Brief: Whenever a line below mentions the word "left", that line should be copied.

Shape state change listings
=== Begin Enclosure ===
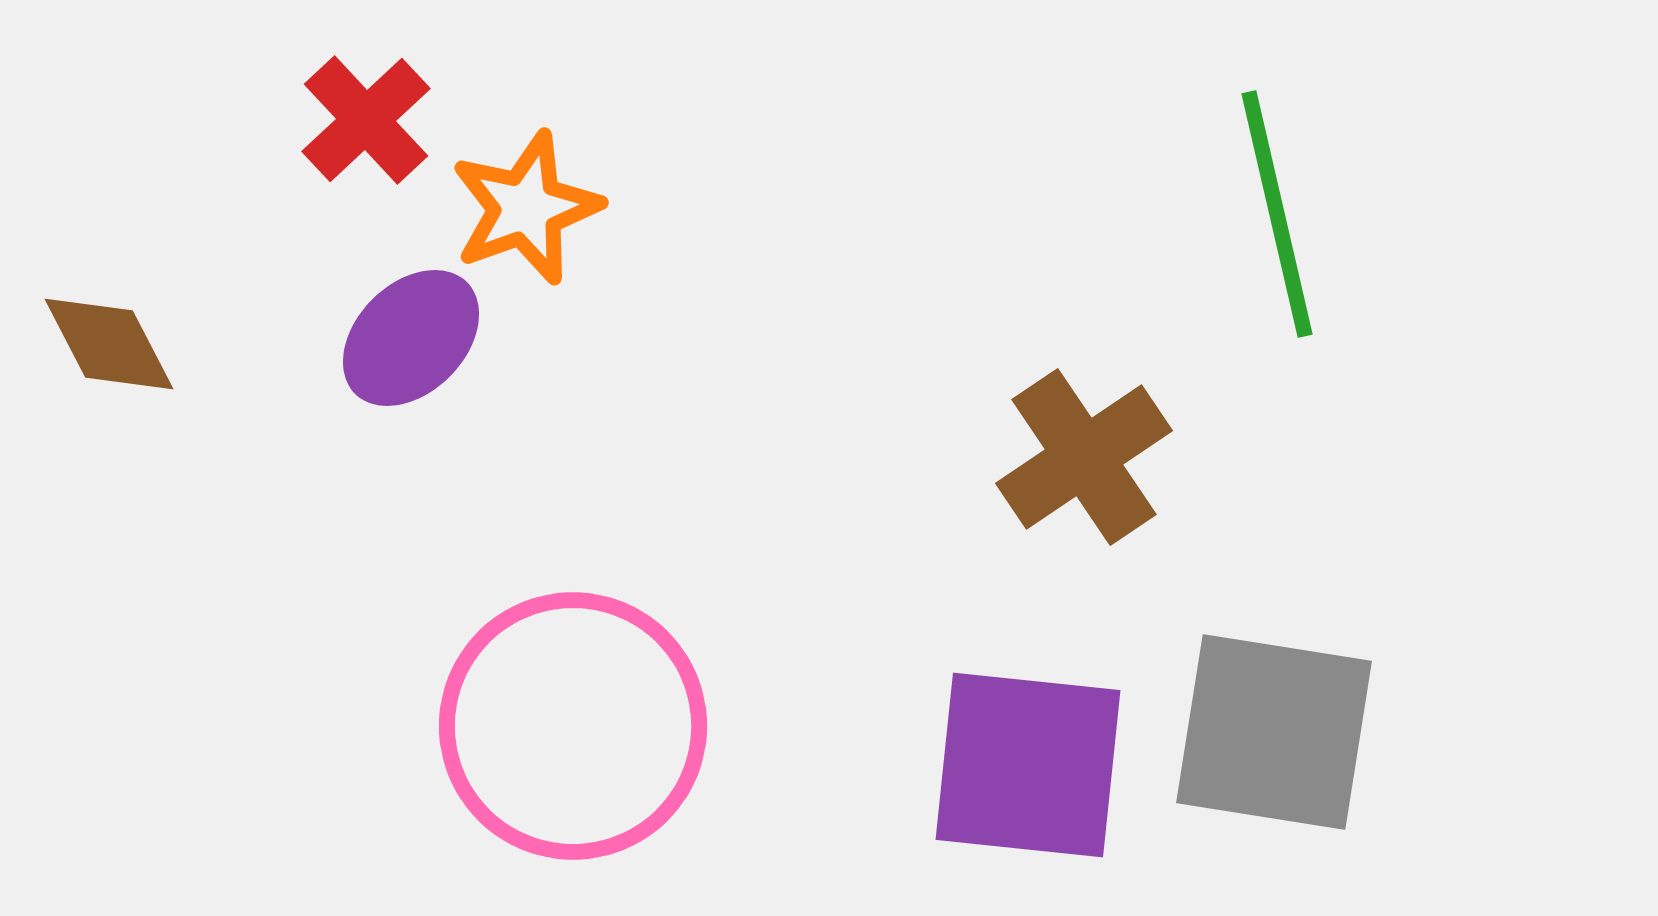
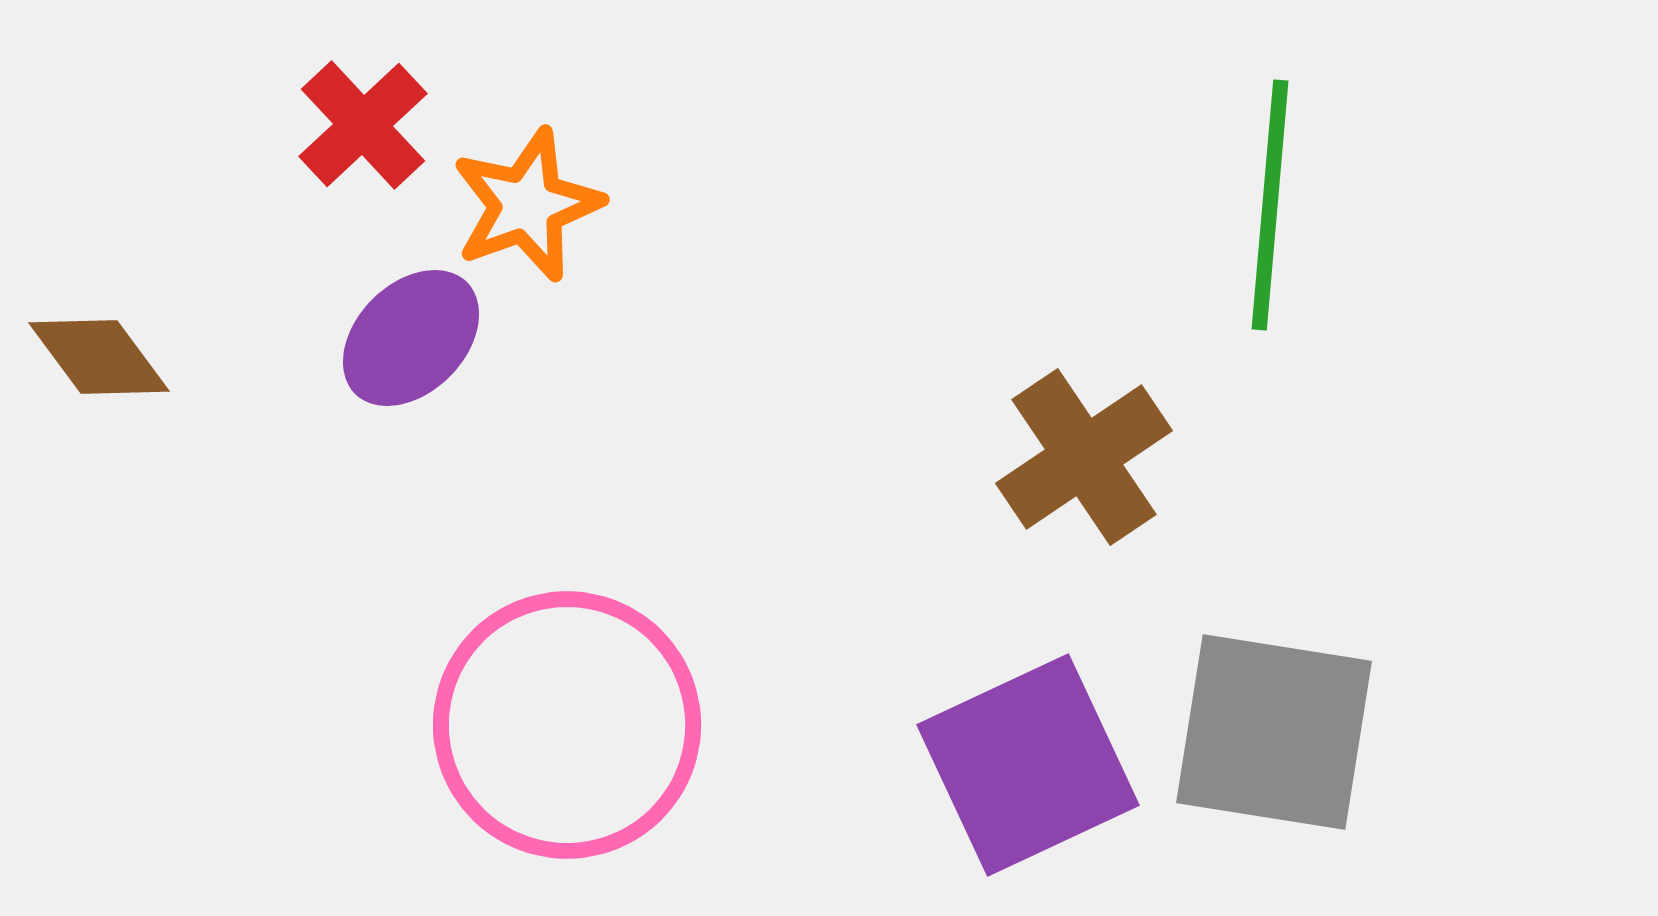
red cross: moved 3 px left, 5 px down
orange star: moved 1 px right, 3 px up
green line: moved 7 px left, 9 px up; rotated 18 degrees clockwise
brown diamond: moved 10 px left, 13 px down; rotated 9 degrees counterclockwise
pink circle: moved 6 px left, 1 px up
purple square: rotated 31 degrees counterclockwise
=== End Enclosure ===
Answer to this task:
red cross: moved 3 px left, 5 px down
green line: moved 7 px left, 9 px up; rotated 18 degrees clockwise
brown diamond: moved 10 px left, 13 px down; rotated 9 degrees counterclockwise
pink circle: moved 6 px left, 1 px up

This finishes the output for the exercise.